MATERIAL SHOWN section start
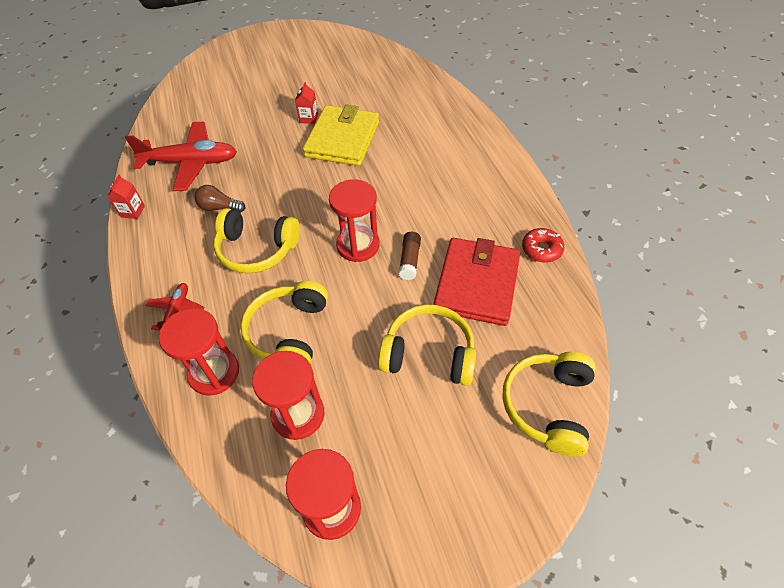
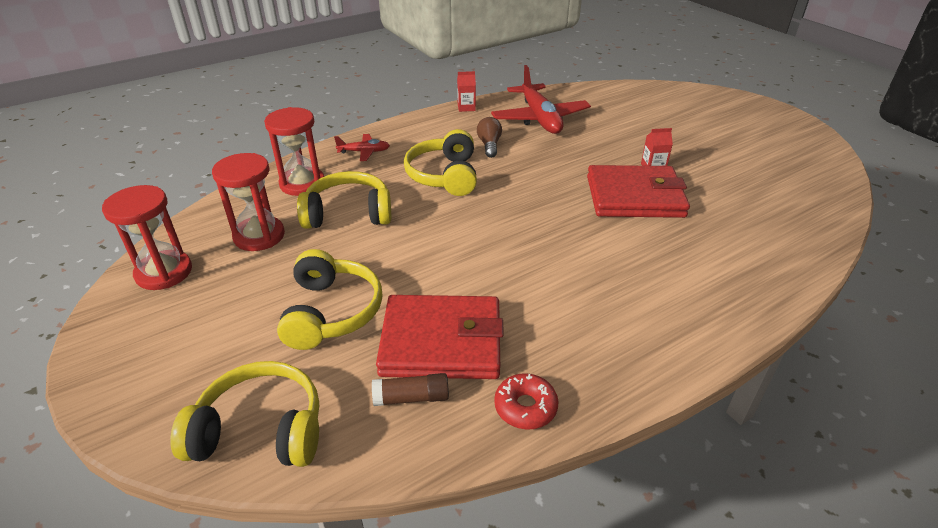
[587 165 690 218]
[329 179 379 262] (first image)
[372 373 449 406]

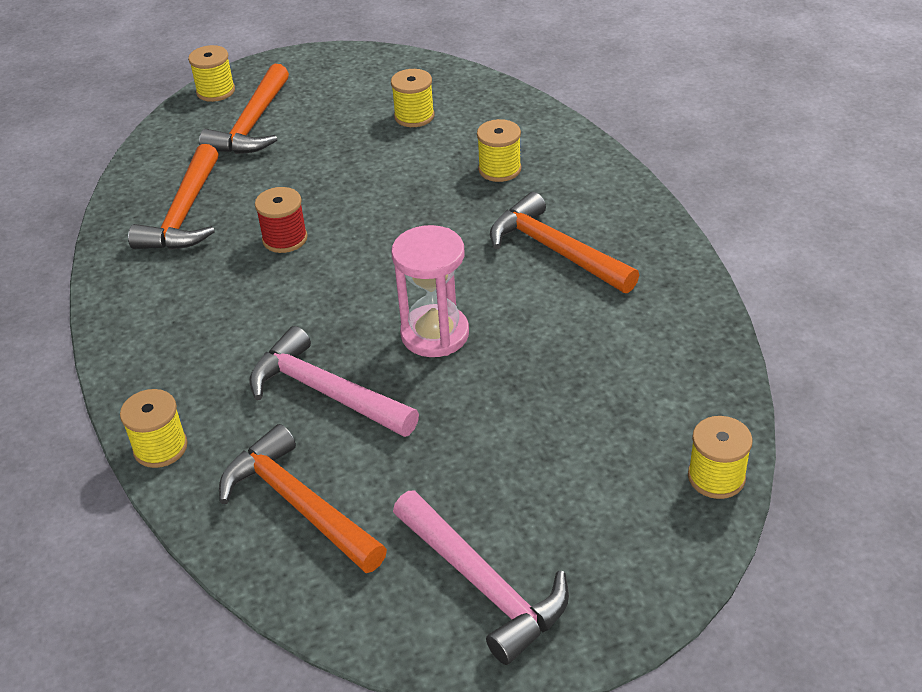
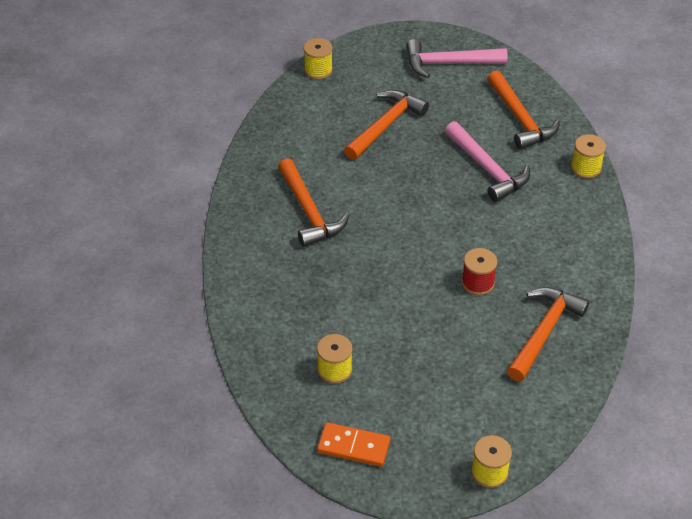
[344 90 429 160]
[391 225 469 357] (first image)
[406 39 508 78]
[477 119 521 182] (first image)
[317 422 390 467]

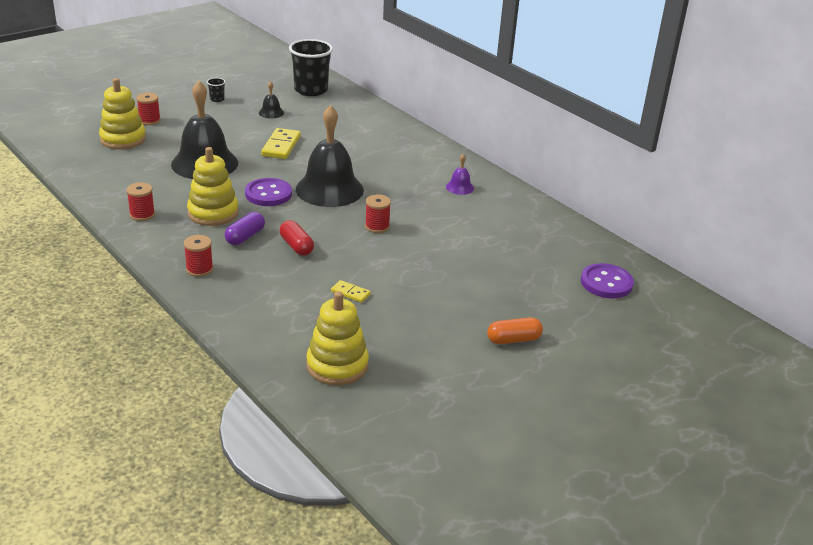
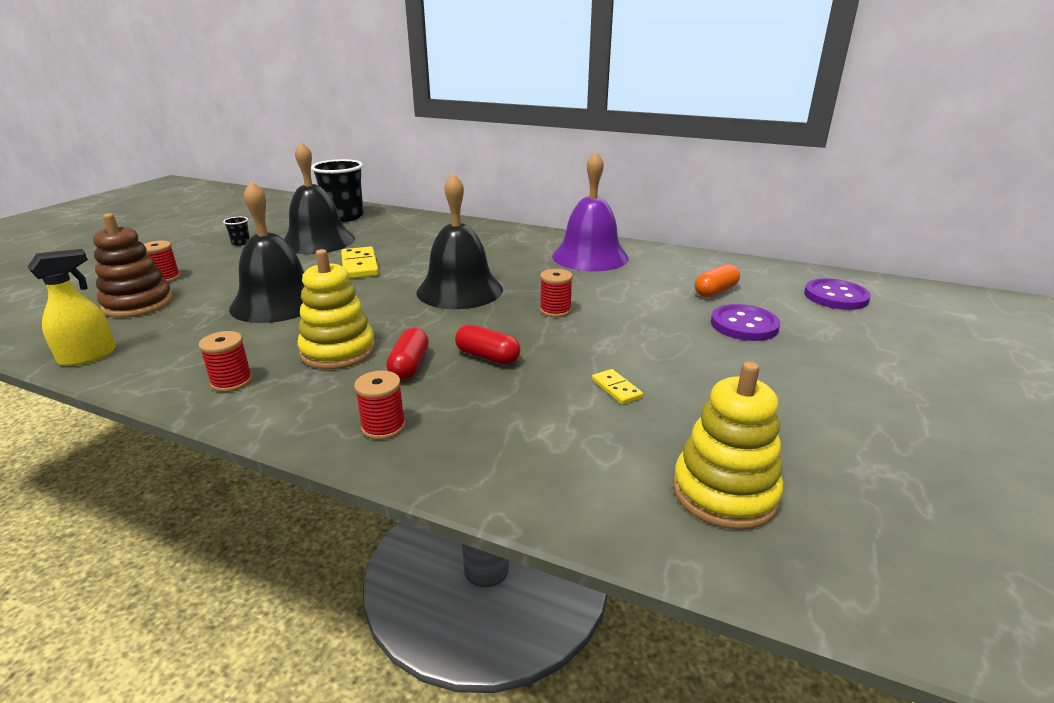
[93 213 173 318]
[386 328 429 380]
[711 304 780 341]
[284 142 355 254]
[592 369 643 405]
[552 151 629 271]
[695 264 740 297]
[28 249 116 366]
MATERIAL SHOWN section end
- _TASK REQUIREMENTS_: The expected output is the run of lines from the one containing "[317 422 390 467]" to the last line of the listing above, both included, word for word and free of pictures.

- _EXPECTED ANSWER_:
[317 422 390 467]

[93 213 173 318]
[386 328 429 380]
[711 304 780 341]
[284 142 355 254]
[592 369 643 405]
[552 151 629 271]
[695 264 740 297]
[28 249 116 366]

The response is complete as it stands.